→ How to complete this task
All lines from the one containing "relocated | roll" down to the final line of the entries below: return them exactly.

→ Dataset excerpts

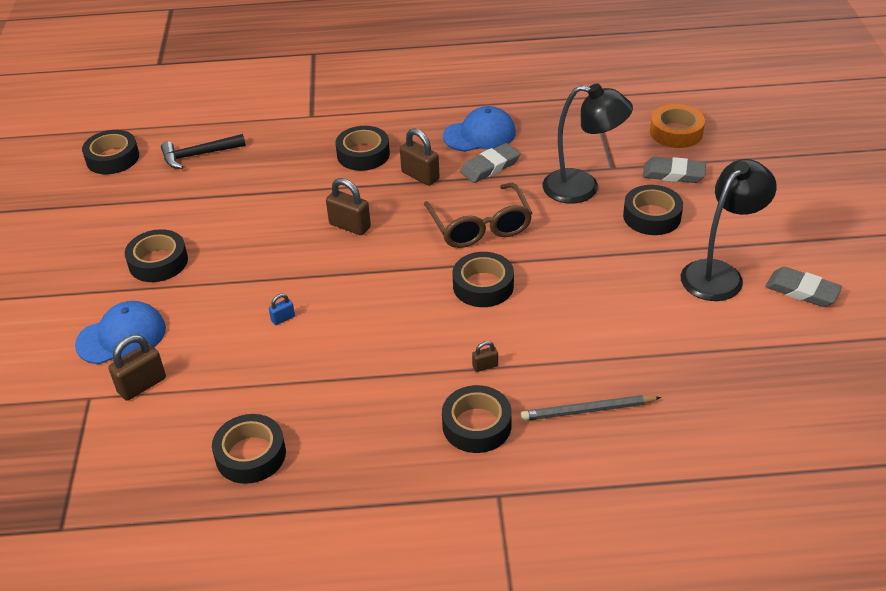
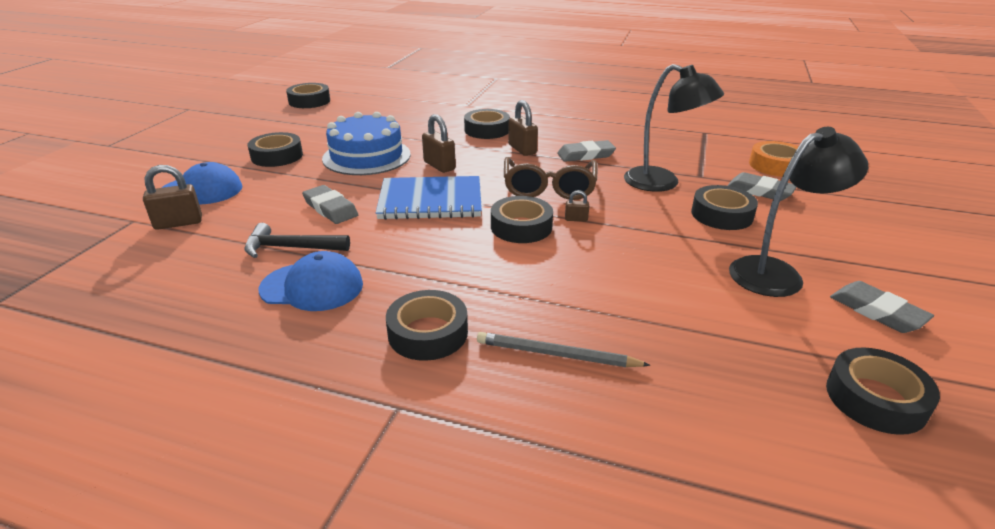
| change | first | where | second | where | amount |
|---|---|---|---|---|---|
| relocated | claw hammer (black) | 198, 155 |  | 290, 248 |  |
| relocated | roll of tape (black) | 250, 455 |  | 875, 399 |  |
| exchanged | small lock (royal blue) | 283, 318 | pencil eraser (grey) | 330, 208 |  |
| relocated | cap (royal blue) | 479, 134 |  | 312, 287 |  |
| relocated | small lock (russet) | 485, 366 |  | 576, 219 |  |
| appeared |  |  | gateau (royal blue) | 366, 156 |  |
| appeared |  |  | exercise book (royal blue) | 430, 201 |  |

→ Worked solution
| relocated | roll of tape (black) | 250, 455 |  | 875, 399 |  |
| exchanged | small lock (royal blue) | 283, 318 | pencil eraser (grey) | 330, 208 |  |
| relocated | cap (royal blue) | 479, 134 |  | 312, 287 |  |
| relocated | small lock (russet) | 485, 366 |  | 576, 219 |  |
| appeared |  |  | gateau (royal blue) | 366, 156 |  |
| appeared |  |  | exercise book (royal blue) | 430, 201 |  |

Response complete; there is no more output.